| STATED PROBLEM |
Update the lines from the one containing "pink square: moved 29 px right, 1 px up" through the end of the records, changing "purple circle" to "orange circle" and leaving everything else unchanged. Give only these lines, without the pictures.

| INFORMATION SUPPLIED |
★ ★ ★ ★ ★

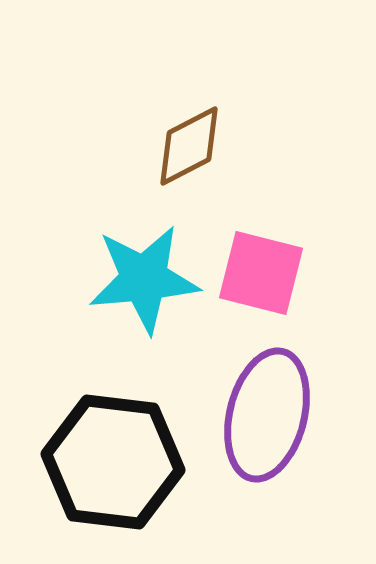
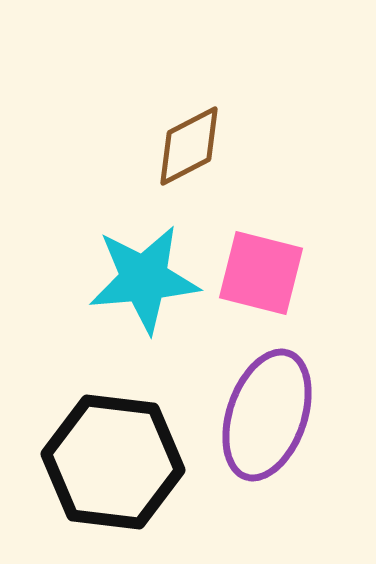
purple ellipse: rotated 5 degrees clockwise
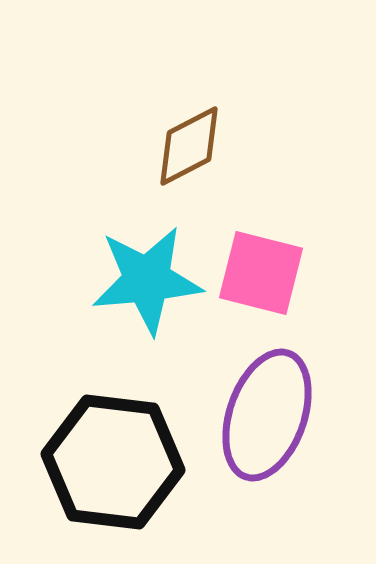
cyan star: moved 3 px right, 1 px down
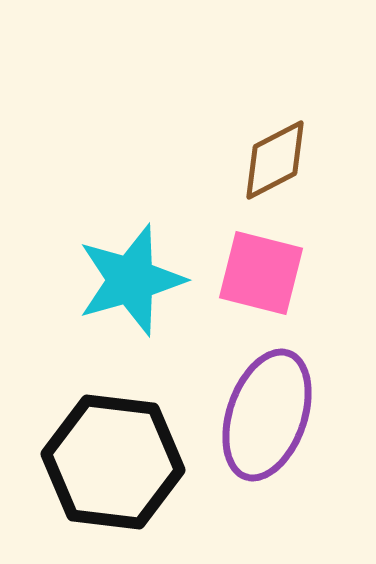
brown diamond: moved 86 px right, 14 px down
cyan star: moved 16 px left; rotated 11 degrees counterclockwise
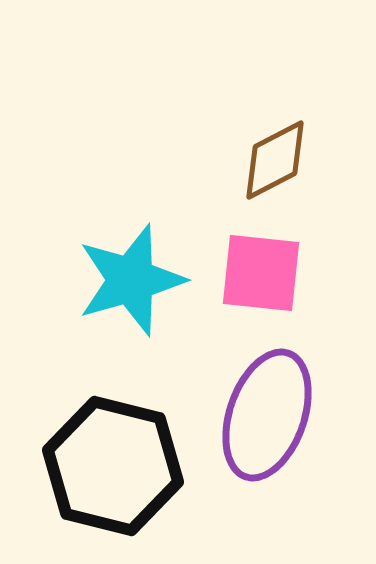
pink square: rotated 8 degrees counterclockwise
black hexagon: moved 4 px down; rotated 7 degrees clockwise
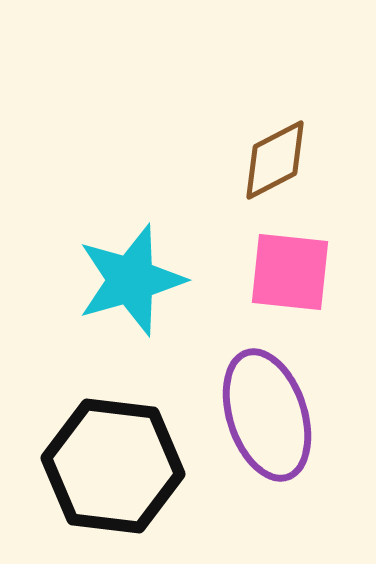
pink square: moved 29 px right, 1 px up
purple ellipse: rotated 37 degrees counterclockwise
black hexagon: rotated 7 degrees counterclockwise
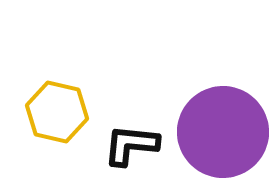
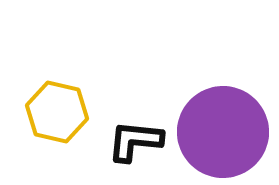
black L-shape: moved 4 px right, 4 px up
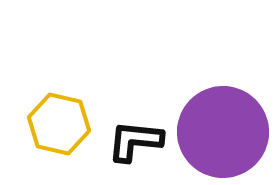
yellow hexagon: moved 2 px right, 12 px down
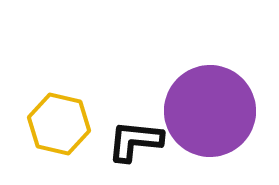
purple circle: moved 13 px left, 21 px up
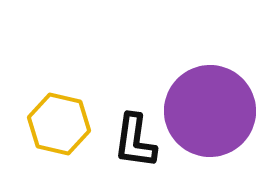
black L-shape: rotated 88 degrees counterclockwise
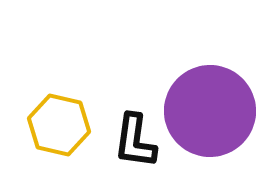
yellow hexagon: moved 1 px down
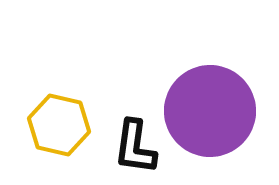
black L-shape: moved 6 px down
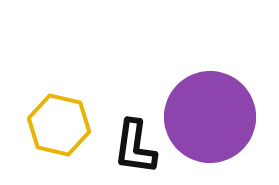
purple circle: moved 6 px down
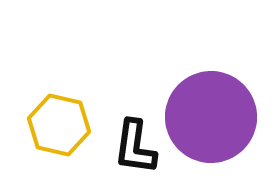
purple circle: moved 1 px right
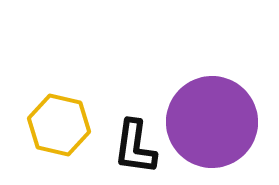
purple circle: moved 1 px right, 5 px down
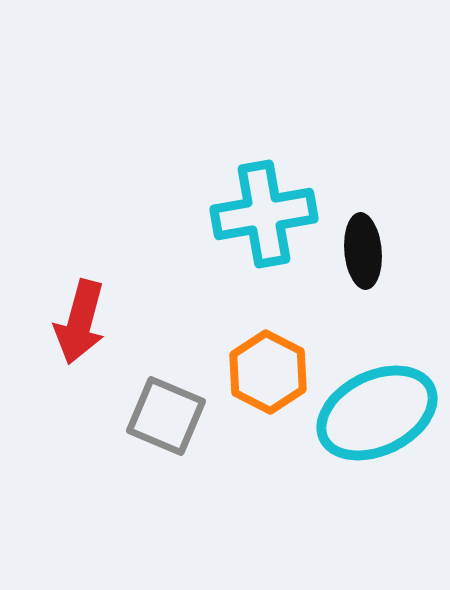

★ ★ ★ ★ ★

| FINAL RESULT |
pink square: moved 29 px right, 1 px up
purple ellipse: rotated 37 degrees counterclockwise
black hexagon: rotated 7 degrees counterclockwise
black L-shape: moved 4 px right, 4 px up
yellow hexagon: moved 2 px right, 12 px down
orange circle: moved 13 px left, 21 px up
black L-shape: rotated 88 degrees counterclockwise
yellow hexagon: moved 1 px down
black L-shape: moved 6 px down
orange circle: moved 6 px down
orange circle: moved 1 px right
orange circle: moved 1 px right, 5 px down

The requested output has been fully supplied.